_DATA PROVIDED_
+--

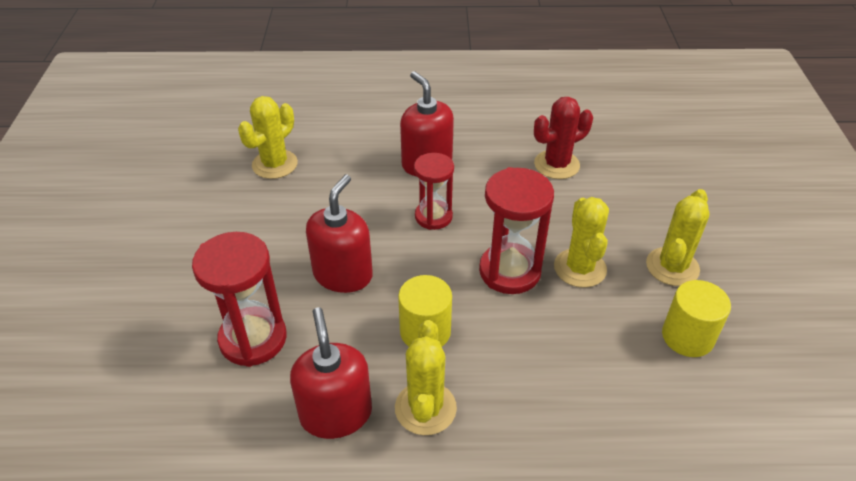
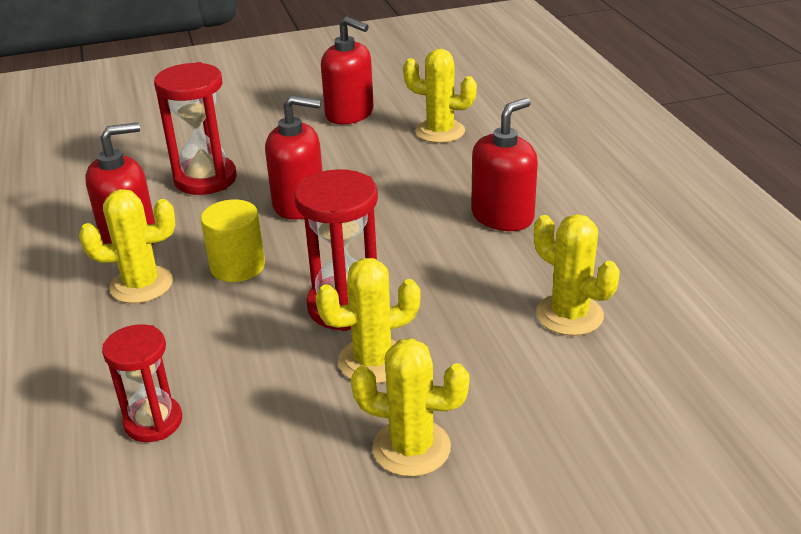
camera: 75 degrees right, 10 degrees down
(196, 212) = (350, 114): none -> red soap dispenser
(433, 216) = (411, 239): red hourglass -> red hourglass (153, 422)
(556, 165) = (569, 315): red cactus -> yellow cactus
(687, 337) = (282, 472): yellow cylinder -> none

+--

_TASK GOAL_
Every line above that has the string "yellow" needs to be copied.

_TASK ANSWER_
(556, 165) = (569, 315): red cactus -> yellow cactus
(687, 337) = (282, 472): yellow cylinder -> none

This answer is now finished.